THE PROBLEM: Among the lines below, restate word for word only those from the line with "exchanged | Apfel/rot" through the line with "relocated | Apfel/gelb", with both end lines kept.

DATA:
——
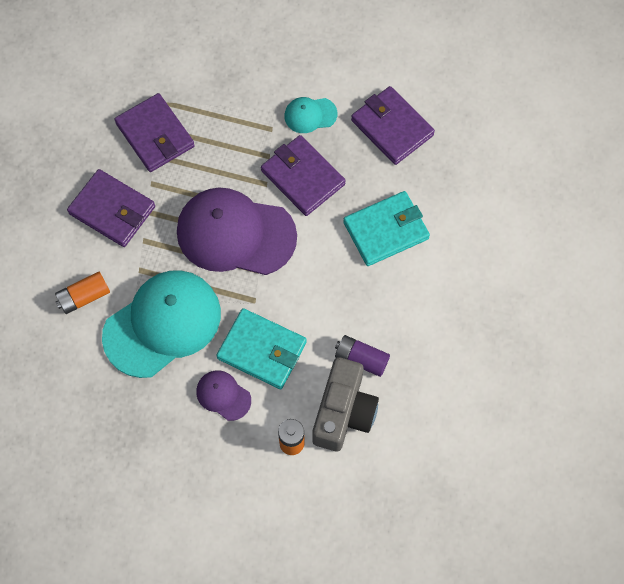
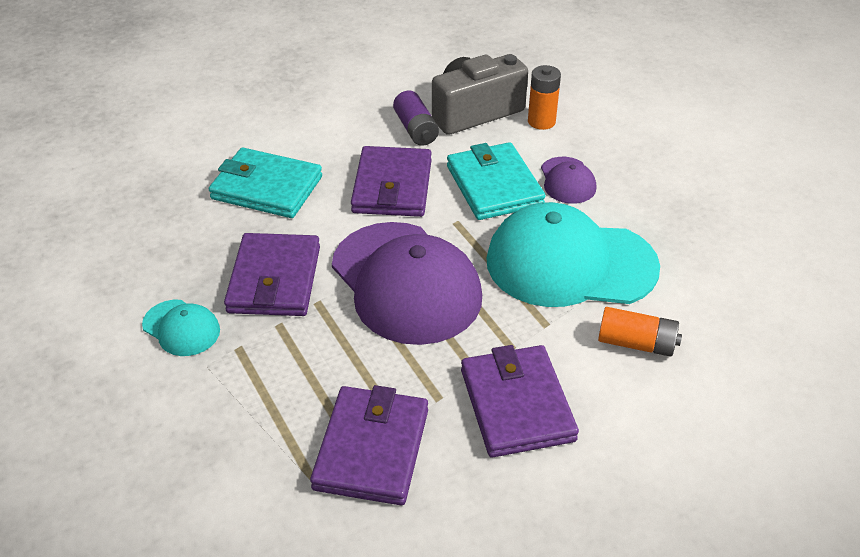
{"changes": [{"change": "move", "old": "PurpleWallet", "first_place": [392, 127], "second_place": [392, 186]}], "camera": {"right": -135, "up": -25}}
——
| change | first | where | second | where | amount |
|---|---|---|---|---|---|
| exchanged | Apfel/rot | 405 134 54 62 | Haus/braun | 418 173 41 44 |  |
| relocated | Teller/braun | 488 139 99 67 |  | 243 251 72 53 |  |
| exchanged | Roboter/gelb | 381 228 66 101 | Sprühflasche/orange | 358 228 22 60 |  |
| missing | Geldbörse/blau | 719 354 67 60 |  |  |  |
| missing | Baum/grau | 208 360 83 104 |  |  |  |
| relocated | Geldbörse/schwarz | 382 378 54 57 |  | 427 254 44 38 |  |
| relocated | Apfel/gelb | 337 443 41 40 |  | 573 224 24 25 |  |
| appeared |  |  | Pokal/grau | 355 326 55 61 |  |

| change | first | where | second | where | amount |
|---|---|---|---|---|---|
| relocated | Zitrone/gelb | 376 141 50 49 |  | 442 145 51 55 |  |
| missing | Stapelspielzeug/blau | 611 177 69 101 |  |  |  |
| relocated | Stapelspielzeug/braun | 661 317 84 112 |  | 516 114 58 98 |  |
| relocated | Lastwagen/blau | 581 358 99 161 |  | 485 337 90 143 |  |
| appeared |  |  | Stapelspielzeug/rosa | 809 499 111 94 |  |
——
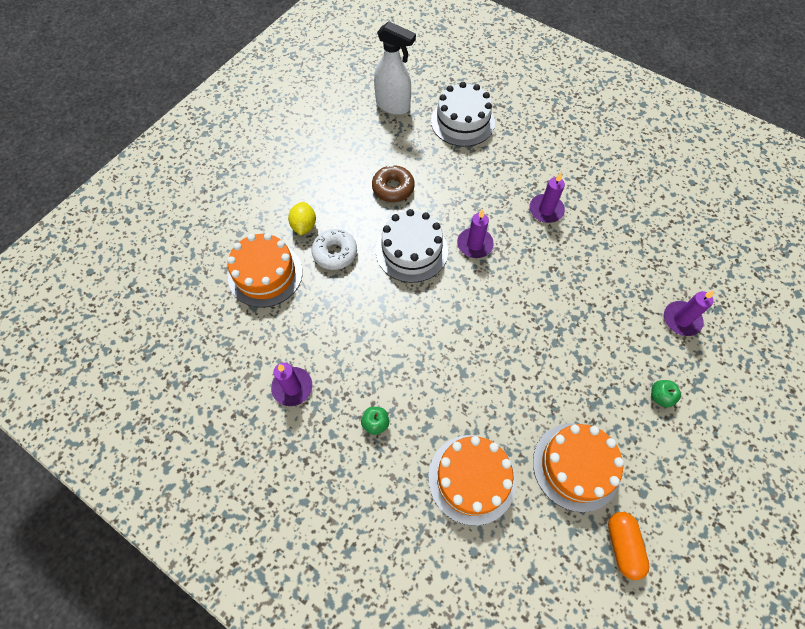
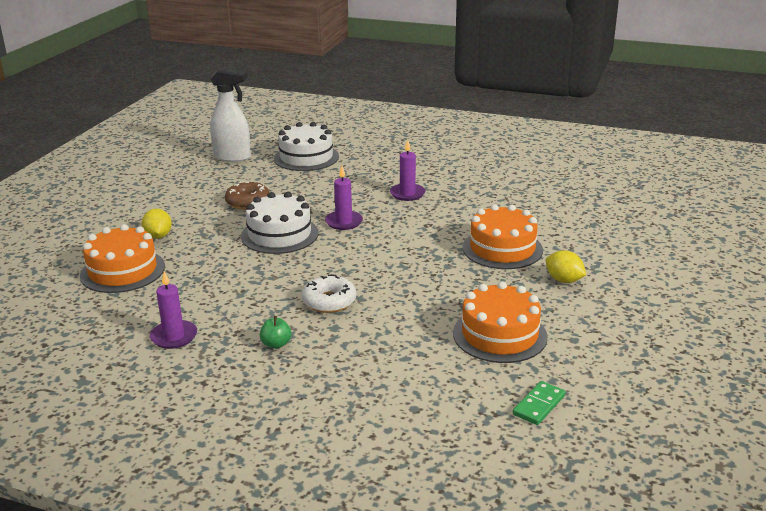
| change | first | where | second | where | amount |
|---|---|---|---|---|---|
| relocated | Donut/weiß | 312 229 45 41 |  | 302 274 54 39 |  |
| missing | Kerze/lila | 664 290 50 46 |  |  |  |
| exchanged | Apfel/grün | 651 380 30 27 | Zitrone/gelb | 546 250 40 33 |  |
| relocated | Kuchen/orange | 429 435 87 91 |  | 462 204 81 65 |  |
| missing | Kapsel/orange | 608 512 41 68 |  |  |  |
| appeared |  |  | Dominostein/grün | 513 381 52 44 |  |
——
YOUR SOLUTION:
| exchanged | Apfel/rot | 405 134 54 62 | Haus/braun | 418 173 41 44 |  |
| relocated | Teller/braun | 488 139 99 67 |  | 243 251 72 53 |  |
| exchanged | Roboter/gelb | 381 228 66 101 | Sprühflasche/orange | 358 228 22 60 |  |
| missing | Geldbörse/blau | 719 354 67 60 |  |  |  |
| missing | Baum/grau | 208 360 83 104 |  |  |  |
| relocated | Geldbörse/schwarz | 382 378 54 57 |  | 427 254 44 38 |  |
| relocated | Apfel/gelb | 337 443 41 40 |  | 573 224 24 25 |  |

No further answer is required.